• Data rows:
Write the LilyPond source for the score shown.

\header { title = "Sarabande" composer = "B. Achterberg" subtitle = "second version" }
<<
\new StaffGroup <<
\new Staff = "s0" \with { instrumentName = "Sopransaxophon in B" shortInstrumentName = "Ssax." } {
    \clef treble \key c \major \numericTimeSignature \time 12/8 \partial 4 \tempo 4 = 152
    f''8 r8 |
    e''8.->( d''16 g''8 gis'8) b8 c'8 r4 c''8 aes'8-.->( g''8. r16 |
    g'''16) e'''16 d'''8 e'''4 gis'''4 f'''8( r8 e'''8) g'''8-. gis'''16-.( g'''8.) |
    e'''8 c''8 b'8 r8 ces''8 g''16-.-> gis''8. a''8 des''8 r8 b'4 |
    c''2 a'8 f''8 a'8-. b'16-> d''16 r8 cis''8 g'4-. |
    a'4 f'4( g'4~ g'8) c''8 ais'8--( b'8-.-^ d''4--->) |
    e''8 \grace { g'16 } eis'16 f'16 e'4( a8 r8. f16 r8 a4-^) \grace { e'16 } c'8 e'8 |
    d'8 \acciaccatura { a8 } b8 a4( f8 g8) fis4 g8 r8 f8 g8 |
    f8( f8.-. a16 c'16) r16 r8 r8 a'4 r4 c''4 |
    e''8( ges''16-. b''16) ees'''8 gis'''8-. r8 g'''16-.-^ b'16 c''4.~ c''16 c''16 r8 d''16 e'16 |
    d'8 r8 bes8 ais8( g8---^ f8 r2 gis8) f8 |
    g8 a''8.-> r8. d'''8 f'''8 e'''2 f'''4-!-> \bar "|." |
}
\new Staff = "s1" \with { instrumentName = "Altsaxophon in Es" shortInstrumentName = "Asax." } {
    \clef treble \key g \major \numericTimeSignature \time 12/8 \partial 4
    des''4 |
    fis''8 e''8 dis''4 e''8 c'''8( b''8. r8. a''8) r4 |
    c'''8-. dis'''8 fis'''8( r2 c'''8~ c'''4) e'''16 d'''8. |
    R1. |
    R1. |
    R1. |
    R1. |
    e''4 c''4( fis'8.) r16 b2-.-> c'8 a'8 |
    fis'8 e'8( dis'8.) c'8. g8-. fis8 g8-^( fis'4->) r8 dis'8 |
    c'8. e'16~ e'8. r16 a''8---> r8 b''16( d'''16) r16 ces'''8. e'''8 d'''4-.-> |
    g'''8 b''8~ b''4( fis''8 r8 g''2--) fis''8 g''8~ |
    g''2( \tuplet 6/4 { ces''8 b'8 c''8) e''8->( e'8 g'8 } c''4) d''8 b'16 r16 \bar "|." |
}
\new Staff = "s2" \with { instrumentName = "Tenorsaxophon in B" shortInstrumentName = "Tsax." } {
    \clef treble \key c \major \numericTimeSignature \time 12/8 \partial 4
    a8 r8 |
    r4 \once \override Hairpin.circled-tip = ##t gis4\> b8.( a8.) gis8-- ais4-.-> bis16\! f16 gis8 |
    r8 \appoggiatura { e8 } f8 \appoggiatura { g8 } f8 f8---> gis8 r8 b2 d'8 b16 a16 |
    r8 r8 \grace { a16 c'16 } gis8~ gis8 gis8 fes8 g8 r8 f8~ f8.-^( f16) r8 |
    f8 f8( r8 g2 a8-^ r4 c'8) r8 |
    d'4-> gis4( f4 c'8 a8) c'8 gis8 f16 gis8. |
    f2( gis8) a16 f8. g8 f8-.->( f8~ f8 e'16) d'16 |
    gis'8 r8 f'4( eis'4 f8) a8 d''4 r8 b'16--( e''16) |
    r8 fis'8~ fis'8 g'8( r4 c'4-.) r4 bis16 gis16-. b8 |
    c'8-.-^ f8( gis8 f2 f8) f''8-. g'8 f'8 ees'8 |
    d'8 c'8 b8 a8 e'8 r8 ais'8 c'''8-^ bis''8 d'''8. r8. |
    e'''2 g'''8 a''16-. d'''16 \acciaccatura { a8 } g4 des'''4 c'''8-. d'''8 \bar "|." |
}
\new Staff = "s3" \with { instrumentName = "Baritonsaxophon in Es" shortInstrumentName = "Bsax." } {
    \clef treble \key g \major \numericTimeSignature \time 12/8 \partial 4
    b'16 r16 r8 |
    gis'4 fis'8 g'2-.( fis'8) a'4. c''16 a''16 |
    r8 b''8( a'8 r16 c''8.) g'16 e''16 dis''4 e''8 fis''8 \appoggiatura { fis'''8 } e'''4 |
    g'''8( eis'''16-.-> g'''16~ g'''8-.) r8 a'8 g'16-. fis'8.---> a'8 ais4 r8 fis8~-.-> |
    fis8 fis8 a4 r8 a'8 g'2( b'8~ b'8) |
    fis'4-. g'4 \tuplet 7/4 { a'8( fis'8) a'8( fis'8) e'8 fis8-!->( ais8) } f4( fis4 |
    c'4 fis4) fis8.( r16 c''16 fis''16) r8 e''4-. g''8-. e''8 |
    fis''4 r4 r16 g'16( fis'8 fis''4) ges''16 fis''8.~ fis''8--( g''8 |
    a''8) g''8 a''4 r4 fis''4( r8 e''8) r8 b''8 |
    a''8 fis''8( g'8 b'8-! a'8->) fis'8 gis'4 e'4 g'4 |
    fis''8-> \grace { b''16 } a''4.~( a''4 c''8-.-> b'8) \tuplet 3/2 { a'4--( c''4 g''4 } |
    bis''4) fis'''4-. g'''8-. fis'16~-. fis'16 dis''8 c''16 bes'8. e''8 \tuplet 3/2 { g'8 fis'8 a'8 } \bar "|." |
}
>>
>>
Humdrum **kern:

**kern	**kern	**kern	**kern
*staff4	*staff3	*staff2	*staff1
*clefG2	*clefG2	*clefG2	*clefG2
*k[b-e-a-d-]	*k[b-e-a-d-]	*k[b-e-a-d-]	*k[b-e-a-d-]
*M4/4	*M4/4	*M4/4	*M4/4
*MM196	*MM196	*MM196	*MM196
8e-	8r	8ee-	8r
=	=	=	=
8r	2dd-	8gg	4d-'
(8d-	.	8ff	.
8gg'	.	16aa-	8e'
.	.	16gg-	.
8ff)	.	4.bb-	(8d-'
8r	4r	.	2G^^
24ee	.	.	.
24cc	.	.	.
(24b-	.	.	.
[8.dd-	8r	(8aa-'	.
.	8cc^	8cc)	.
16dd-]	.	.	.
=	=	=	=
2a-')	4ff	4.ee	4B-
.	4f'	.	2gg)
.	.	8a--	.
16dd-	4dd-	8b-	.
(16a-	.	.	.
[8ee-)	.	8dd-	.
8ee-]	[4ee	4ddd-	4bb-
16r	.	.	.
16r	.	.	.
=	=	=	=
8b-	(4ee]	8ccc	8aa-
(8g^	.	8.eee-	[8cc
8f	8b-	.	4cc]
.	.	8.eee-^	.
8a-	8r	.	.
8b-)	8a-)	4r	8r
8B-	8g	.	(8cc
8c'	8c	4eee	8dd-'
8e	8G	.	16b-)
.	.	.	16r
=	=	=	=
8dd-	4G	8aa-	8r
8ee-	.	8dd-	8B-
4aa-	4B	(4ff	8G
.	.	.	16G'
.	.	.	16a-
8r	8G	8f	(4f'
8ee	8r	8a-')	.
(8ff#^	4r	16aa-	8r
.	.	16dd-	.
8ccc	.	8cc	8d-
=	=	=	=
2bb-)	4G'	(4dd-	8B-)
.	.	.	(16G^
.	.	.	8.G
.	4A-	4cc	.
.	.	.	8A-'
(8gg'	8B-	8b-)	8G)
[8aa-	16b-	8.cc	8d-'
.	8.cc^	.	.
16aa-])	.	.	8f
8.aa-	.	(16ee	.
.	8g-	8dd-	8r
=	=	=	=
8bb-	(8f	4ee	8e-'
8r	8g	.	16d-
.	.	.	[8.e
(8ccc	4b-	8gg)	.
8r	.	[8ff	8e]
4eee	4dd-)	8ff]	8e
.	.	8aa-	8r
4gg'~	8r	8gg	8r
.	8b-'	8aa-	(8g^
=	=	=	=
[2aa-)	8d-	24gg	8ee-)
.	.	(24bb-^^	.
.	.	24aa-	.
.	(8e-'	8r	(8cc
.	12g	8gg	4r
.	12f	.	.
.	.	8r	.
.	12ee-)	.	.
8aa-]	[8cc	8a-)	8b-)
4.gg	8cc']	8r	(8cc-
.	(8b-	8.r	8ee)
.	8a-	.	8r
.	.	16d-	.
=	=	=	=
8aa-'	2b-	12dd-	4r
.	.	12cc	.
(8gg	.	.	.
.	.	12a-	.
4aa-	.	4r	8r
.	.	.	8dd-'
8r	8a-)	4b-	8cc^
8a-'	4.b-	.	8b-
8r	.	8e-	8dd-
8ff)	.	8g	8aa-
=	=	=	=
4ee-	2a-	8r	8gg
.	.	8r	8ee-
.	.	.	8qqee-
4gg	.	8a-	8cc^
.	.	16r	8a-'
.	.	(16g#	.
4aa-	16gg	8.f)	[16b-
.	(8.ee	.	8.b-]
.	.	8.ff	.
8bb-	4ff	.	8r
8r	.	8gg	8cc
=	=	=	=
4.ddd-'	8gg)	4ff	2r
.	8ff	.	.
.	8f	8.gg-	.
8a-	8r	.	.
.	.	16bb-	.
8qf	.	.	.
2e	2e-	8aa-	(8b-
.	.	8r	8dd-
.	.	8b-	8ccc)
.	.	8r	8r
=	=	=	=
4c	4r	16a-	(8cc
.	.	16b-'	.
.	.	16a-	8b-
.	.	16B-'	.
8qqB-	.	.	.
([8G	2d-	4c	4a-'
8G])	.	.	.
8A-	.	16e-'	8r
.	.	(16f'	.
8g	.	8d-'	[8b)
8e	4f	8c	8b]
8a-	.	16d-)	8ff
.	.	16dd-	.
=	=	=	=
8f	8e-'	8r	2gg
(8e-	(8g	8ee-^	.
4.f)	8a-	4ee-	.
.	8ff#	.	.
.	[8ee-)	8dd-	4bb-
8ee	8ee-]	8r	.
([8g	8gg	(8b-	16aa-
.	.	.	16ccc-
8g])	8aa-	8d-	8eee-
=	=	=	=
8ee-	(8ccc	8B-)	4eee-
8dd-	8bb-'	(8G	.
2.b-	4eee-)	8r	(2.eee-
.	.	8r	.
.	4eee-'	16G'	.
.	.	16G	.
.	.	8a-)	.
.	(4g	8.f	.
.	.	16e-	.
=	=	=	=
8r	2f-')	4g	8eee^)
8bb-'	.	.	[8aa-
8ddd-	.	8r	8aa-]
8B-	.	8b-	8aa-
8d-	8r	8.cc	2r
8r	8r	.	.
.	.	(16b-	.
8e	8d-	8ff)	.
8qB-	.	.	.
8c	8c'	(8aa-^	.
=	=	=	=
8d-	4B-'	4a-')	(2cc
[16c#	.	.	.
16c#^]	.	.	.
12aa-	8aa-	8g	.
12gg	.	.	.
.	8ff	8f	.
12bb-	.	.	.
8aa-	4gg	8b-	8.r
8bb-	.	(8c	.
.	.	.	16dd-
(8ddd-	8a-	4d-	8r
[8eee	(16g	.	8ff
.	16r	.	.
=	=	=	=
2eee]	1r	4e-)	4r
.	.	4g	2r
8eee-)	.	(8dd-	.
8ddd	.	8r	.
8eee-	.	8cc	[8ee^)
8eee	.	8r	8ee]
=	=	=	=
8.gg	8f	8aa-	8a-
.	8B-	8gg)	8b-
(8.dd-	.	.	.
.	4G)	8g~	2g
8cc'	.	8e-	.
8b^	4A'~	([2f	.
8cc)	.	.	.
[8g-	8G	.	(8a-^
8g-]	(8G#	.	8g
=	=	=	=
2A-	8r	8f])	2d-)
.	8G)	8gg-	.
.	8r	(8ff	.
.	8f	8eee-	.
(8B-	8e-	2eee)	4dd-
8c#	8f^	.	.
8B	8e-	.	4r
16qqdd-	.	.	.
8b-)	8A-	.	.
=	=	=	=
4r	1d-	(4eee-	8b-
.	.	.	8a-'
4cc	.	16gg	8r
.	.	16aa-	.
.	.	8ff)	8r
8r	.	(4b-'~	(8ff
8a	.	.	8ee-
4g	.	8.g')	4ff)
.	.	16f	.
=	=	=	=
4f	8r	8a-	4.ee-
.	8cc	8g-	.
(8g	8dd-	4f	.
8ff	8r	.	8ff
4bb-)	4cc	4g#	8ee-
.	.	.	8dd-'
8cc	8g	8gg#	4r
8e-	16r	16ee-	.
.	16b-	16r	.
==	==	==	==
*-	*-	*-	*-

• What is being asked: Return every line in the listing above that contains the word "treble".

• Correct answer:
    \clef treble \key c \major \numericTimeSignature \time 12/8 \partial 4 \tempo 4 = 152
    \clef treble \key g \major \numericTimeSignature \time 12/8 \partial 4
    \clef treble \key c \major \numericTimeSignature \time 12/8 \partial 4
    \clef treble \key g \major \numericTimeSignature \time 12/8 \partial 4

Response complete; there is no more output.